■ **Exercise aim**: Gather each line below that contains the word "words" and copy it out in full. Uppercase and lowercase letters count as different.

■ **Extracted material**:
******

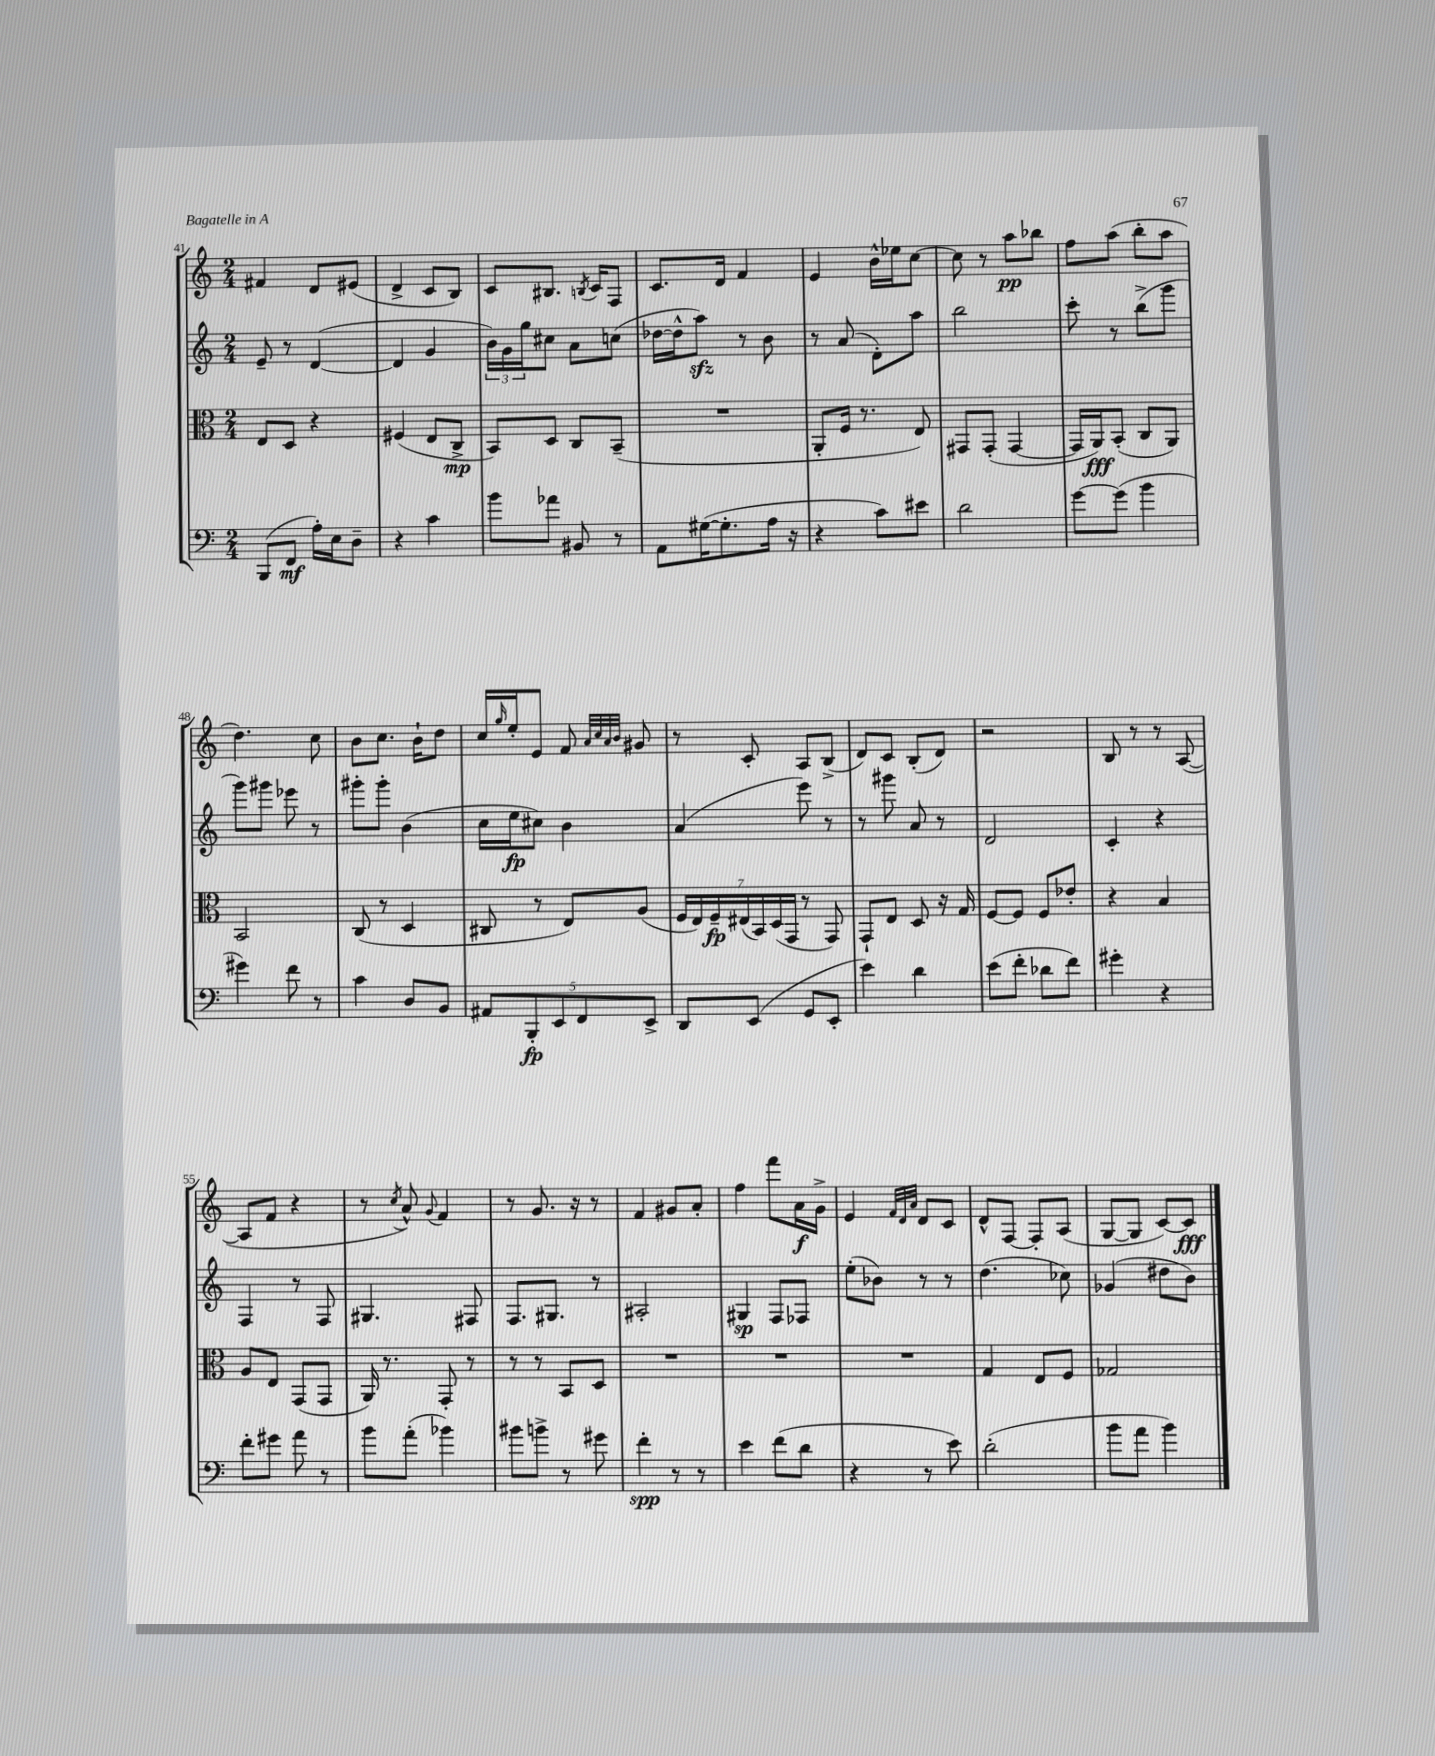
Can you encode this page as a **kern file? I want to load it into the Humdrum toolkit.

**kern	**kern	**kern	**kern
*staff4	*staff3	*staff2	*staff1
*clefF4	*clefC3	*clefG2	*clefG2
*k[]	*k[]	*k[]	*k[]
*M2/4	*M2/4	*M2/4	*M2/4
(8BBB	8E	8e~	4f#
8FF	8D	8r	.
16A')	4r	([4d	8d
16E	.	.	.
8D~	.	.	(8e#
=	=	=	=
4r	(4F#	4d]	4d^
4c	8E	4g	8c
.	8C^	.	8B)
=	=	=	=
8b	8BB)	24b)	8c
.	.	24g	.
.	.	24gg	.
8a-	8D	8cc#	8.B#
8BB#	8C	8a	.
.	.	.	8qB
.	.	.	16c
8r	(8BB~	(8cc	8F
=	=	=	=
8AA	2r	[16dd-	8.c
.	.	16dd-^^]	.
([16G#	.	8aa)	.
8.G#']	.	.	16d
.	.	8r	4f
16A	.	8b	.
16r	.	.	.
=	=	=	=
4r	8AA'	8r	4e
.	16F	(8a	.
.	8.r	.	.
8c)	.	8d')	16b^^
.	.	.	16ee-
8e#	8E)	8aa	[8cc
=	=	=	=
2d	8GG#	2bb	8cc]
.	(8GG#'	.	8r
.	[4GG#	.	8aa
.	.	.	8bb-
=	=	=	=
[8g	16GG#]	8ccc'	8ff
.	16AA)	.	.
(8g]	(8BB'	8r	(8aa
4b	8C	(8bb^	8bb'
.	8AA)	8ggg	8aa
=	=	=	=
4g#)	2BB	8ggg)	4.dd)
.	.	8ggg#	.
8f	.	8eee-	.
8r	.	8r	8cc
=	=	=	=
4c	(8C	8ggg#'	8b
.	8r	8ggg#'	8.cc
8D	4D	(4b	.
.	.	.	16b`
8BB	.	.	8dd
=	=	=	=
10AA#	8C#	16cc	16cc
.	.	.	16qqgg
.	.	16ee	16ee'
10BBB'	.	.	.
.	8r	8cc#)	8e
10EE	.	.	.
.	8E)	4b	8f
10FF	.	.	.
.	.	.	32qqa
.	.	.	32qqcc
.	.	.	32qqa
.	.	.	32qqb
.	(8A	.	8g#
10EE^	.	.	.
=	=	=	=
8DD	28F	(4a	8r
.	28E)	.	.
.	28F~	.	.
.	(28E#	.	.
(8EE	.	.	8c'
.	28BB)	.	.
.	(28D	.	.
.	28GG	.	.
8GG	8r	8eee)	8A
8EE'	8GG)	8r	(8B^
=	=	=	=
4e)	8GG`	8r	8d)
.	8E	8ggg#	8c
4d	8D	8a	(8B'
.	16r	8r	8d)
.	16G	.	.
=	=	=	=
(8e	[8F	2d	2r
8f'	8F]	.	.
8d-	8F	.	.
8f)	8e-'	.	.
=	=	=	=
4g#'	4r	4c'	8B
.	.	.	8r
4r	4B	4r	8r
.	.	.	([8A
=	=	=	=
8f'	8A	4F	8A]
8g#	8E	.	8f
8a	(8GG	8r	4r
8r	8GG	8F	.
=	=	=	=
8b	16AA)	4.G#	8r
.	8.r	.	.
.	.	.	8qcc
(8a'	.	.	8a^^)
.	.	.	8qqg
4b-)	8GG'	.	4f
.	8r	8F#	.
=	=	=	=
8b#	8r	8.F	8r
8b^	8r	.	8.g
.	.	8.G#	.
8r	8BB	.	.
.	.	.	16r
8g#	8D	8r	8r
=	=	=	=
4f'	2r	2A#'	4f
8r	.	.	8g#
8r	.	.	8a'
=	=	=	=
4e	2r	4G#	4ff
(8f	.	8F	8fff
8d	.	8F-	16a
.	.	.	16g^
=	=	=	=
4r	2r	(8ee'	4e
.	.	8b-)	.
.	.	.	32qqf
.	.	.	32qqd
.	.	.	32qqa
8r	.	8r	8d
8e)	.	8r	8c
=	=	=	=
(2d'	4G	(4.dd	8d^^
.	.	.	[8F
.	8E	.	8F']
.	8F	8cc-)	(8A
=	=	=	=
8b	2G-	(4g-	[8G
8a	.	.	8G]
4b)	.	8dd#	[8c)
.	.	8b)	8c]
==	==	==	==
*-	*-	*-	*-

******

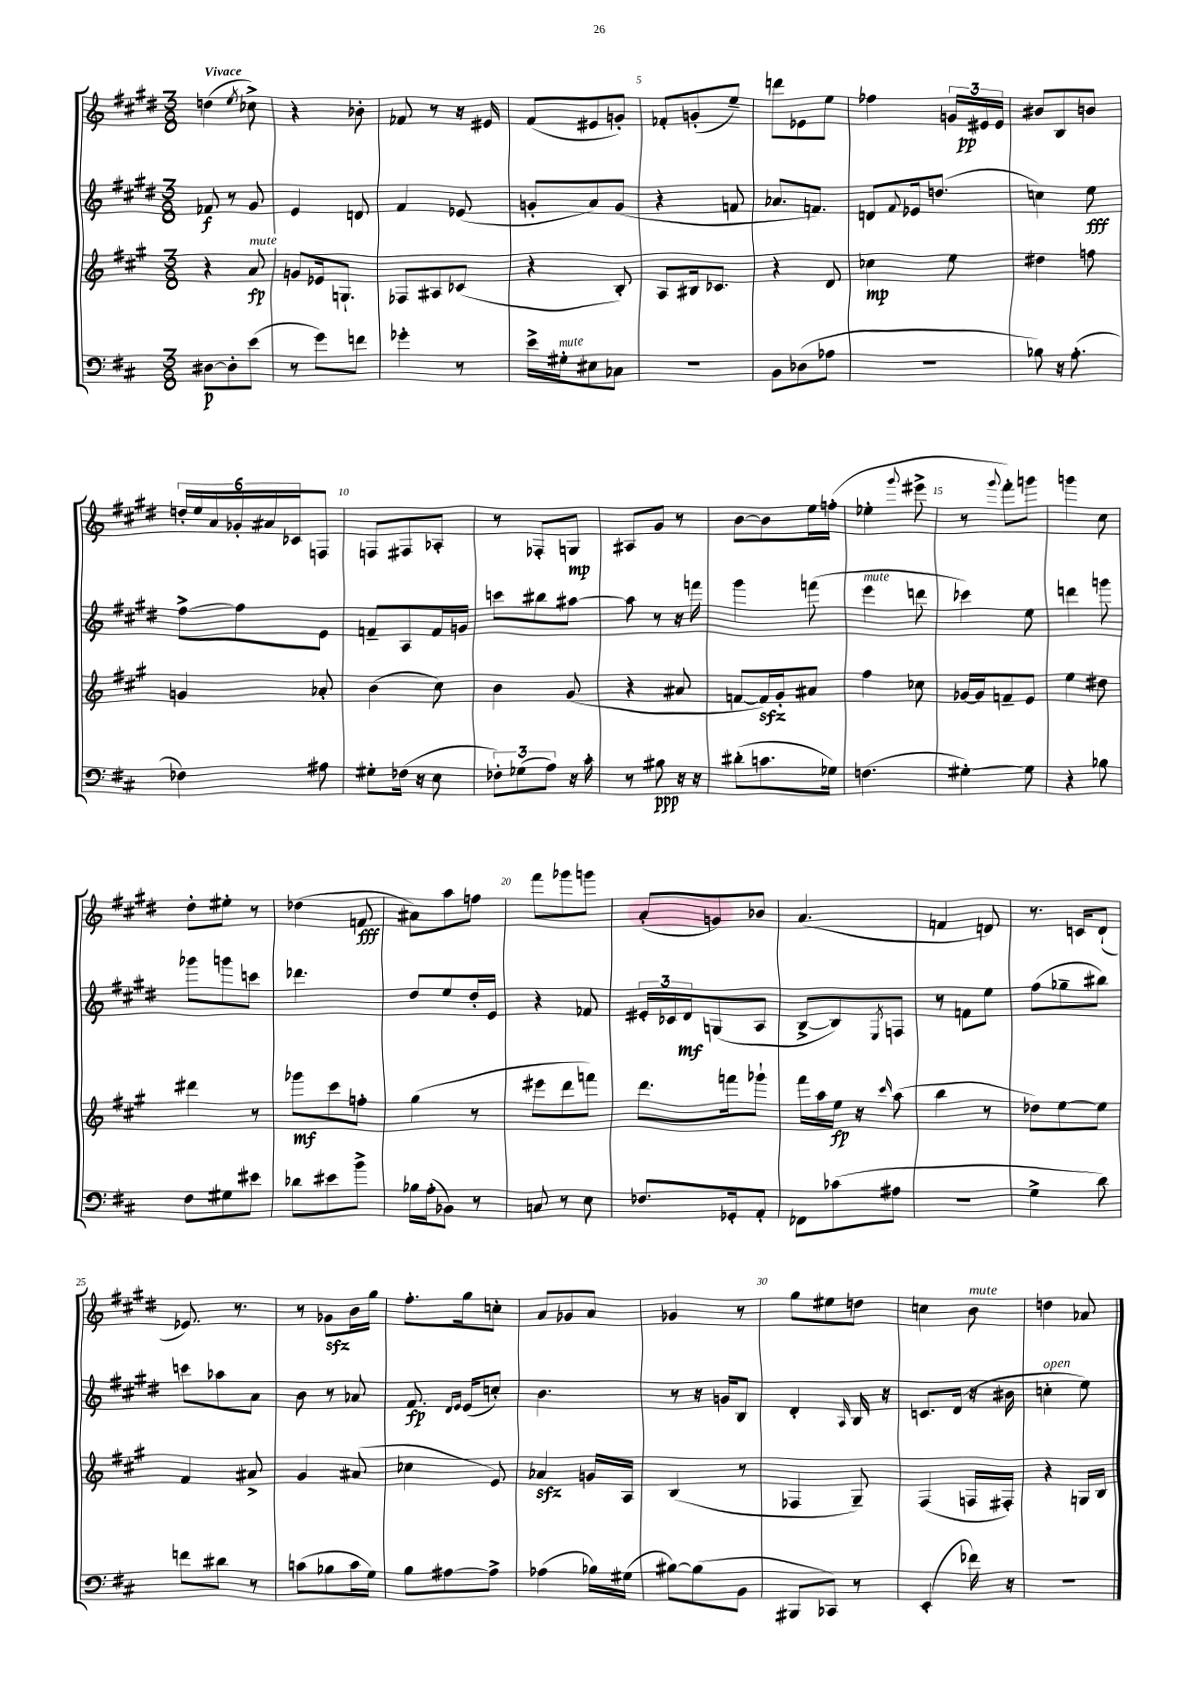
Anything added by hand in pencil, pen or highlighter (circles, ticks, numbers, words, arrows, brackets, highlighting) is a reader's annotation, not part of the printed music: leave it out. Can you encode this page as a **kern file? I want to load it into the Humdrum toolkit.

******

■ **Solved problem**:
Anything added by hand in pencil, pen or highlighter (circles, ticks, numbers, words, arrows, brackets, highlighting) is a reader's annotation, not part of the printed music: leave it out. Can you encode this page as a **kern file? I want to load it into the Humdrum toolkit.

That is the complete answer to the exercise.